▶ What you have to do: Return, from the listing below, every line that includes "moved".

▶ Data provided:
------------------------------------------------------------------------

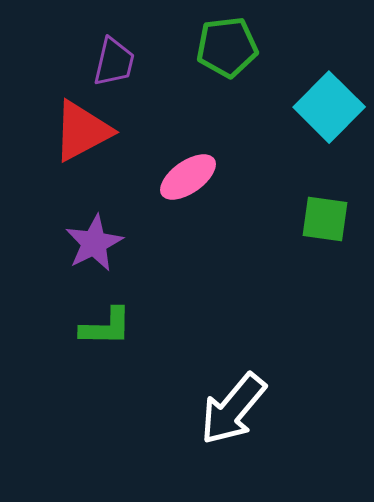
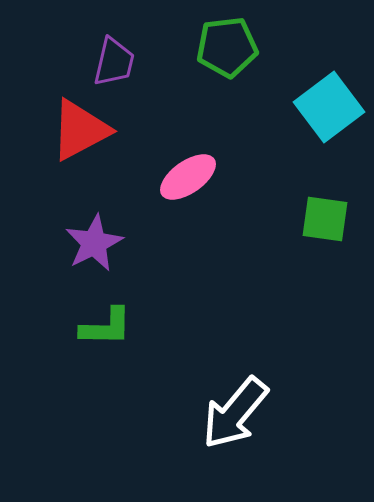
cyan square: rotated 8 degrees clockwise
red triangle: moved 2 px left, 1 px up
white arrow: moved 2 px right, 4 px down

------------------------------------------------------------------------

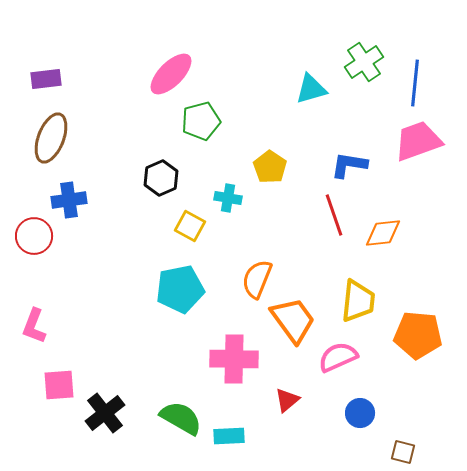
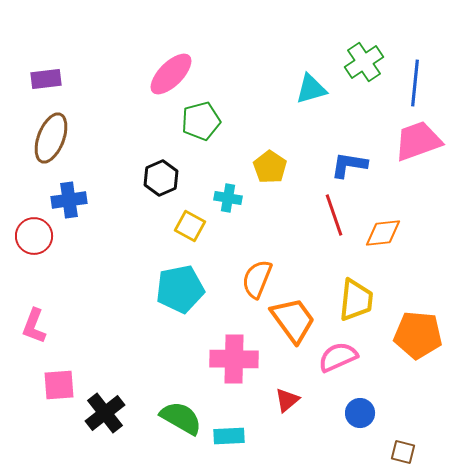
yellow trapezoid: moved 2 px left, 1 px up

------------------------------------------------------------------------

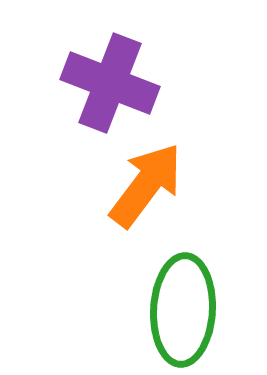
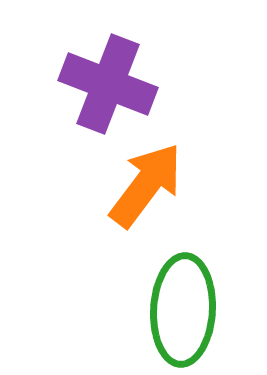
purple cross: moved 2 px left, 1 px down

------------------------------------------------------------------------

▶ Response area:
red triangle: moved 2 px left, 1 px up
white arrow: moved 2 px right, 4 px down
yellow trapezoid: moved 2 px left, 1 px up
purple cross: moved 2 px left, 1 px down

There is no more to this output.